▶ **What you will do**: Look below for the line containing "(285, 388) = (395, 1046): yellow" and the line containing "(608, 229) = (461, 502): none"; repeat exactly those two lines and all lines between them, and nothing else.

Content starts

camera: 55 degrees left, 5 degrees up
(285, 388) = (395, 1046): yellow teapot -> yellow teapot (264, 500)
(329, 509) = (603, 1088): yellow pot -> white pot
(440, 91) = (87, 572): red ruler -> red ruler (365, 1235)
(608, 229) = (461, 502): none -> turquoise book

Content ends
Content starts

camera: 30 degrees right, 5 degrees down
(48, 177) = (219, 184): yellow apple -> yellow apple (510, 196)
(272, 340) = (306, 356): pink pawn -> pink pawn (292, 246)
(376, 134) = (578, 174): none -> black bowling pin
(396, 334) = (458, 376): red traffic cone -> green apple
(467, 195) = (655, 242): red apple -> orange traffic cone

Content ends

▶ **Output**:
(285, 388) = (395, 1046): yellow teapot -> yellow teapot (264, 500)
(329, 509) = (603, 1088): yellow pot -> white pot
(440, 91) = (87, 572): red ruler -> red ruler (365, 1235)
(608, 229) = (461, 502): none -> turquoise book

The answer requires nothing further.